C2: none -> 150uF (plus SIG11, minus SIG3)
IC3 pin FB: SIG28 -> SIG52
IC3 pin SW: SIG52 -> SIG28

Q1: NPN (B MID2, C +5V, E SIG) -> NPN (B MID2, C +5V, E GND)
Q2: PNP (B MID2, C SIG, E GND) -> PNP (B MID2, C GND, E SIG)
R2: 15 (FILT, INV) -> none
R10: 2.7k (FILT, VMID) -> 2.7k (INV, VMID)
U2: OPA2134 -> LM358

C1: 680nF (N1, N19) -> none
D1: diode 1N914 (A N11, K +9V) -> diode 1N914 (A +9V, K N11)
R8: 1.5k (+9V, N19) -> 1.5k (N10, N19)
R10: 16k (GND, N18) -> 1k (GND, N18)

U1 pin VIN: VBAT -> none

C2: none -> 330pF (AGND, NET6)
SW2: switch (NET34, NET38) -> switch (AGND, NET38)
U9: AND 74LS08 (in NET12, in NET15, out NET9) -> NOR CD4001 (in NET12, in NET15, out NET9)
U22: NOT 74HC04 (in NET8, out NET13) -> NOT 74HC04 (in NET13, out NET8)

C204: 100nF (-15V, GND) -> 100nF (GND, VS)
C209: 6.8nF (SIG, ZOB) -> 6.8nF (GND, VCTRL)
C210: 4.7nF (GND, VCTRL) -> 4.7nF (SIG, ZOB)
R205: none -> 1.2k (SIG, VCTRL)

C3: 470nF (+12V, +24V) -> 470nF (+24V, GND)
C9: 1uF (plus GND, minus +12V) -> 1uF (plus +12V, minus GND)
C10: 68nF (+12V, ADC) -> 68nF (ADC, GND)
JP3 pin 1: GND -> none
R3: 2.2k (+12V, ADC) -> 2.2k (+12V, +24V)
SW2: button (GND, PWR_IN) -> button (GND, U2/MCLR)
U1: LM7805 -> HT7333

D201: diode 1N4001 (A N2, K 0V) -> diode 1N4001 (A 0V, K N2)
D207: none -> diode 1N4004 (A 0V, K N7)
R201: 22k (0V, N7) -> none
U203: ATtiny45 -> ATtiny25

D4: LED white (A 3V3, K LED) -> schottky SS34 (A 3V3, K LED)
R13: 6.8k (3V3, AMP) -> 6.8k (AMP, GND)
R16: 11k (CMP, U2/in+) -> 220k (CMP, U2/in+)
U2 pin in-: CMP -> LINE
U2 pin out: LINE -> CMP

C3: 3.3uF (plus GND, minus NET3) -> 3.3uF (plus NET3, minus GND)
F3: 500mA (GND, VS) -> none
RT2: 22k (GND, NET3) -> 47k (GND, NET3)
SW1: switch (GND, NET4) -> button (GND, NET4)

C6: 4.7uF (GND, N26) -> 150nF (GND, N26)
########
Activity
Copy the lines of the data above exactly as written, beginning with the line containing "C210: 4.7nF (GND, VCTRL) -> 4.7nF (SIG, ZOB)" and ending with the line containing "R3: 2.2k (+12V, ADC) -> 2.2k (+12V, +24V)", and leave out all other lines.

Completed exercise
C210: 4.7nF (GND, VCTRL) -> 4.7nF (SIG, ZOB)
R205: none -> 1.2k (SIG, VCTRL)

C3: 470nF (+12V, +24V) -> 470nF (+24V, GND)
C9: 1uF (plus GND, minus +12V) -> 1uF (plus +12V, minus GND)
C10: 68nF (+12V, ADC) -> 68nF (ADC, GND)
JP3 pin 1: GND -> none
R3: 2.2k (+12V, ADC) -> 2.2k (+12V, +24V)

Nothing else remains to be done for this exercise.